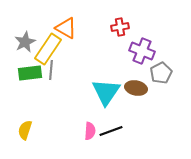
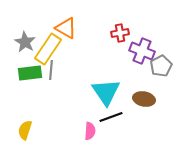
red cross: moved 6 px down
gray star: rotated 15 degrees counterclockwise
gray pentagon: moved 7 px up
brown ellipse: moved 8 px right, 11 px down
cyan triangle: rotated 8 degrees counterclockwise
black line: moved 14 px up
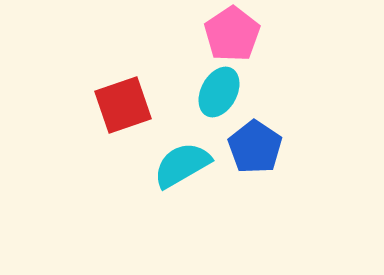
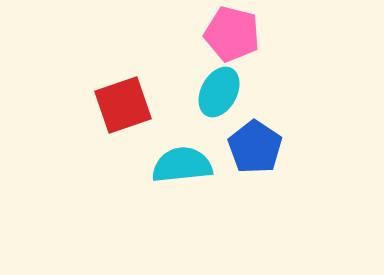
pink pentagon: rotated 24 degrees counterclockwise
cyan semicircle: rotated 24 degrees clockwise
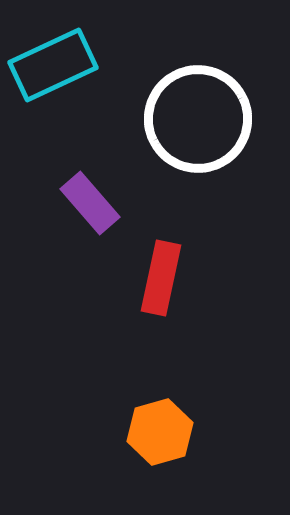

__________

PROMPT
Word for word, set down the lines from the line with "gray star: rotated" through the last line of the entries, and nothing else; the pictures stay out.

ANSWER BOX
gray star: rotated 15 degrees counterclockwise
gray pentagon: moved 7 px up
brown ellipse: moved 8 px right, 11 px down
cyan triangle: rotated 8 degrees counterclockwise
black line: moved 14 px up
pink pentagon: rotated 24 degrees counterclockwise
cyan semicircle: rotated 24 degrees clockwise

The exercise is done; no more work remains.